**Exercise instructions:** Every record below should be printed exactly, except for the pictures.

START Information

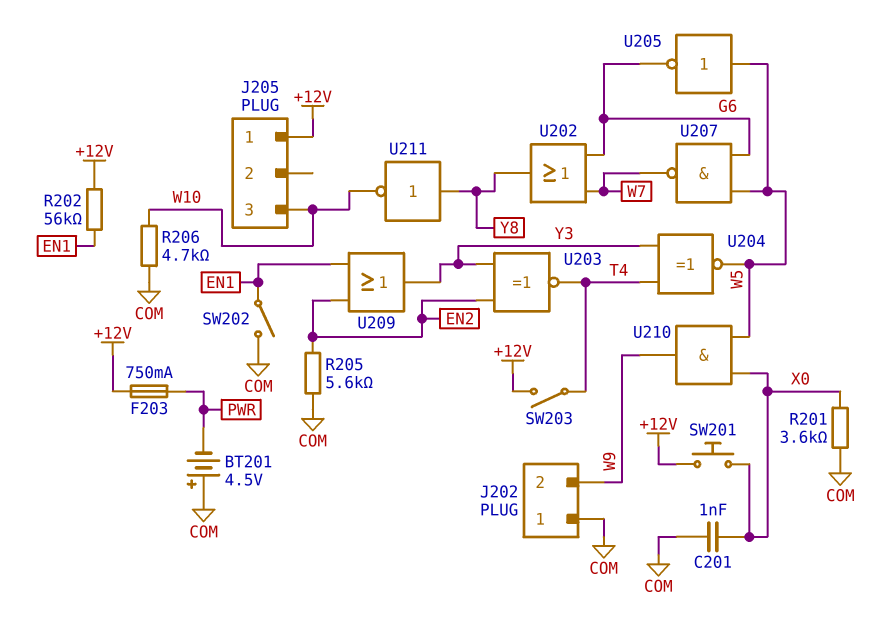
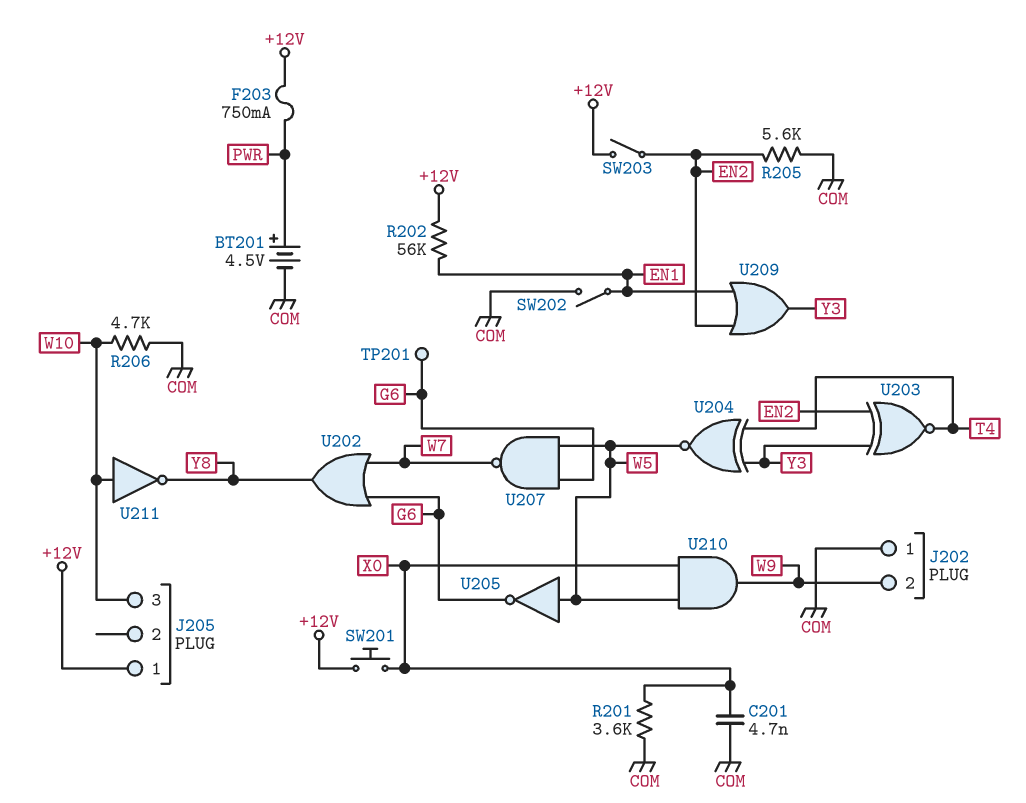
BT201: 4.5V (plus COM, minus PWR) -> 4.5V (plus PWR, minus COM)
C201: 1nF (COM, X0) -> 4.7nF (COM, X0)
SW203: switch (+12V, T4) -> switch (+12V, EN2)
TP201: none -> test point (G6)
U211: NOT (in Y8, out W10) -> NOT (in W10, out Y8)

END Information

**Solution to the exercise:**
BT201: 4.5V (plus COM, minus PWR) -> 4.5V (plus PWR, minus COM)
C201: 1nF (COM, X0) -> 4.7nF (COM, X0)
SW203: switch (+12V, T4) -> switch (+12V, EN2)
TP201: none -> test point (G6)
U211: NOT (in Y8, out W10) -> NOT (in W10, out Y8)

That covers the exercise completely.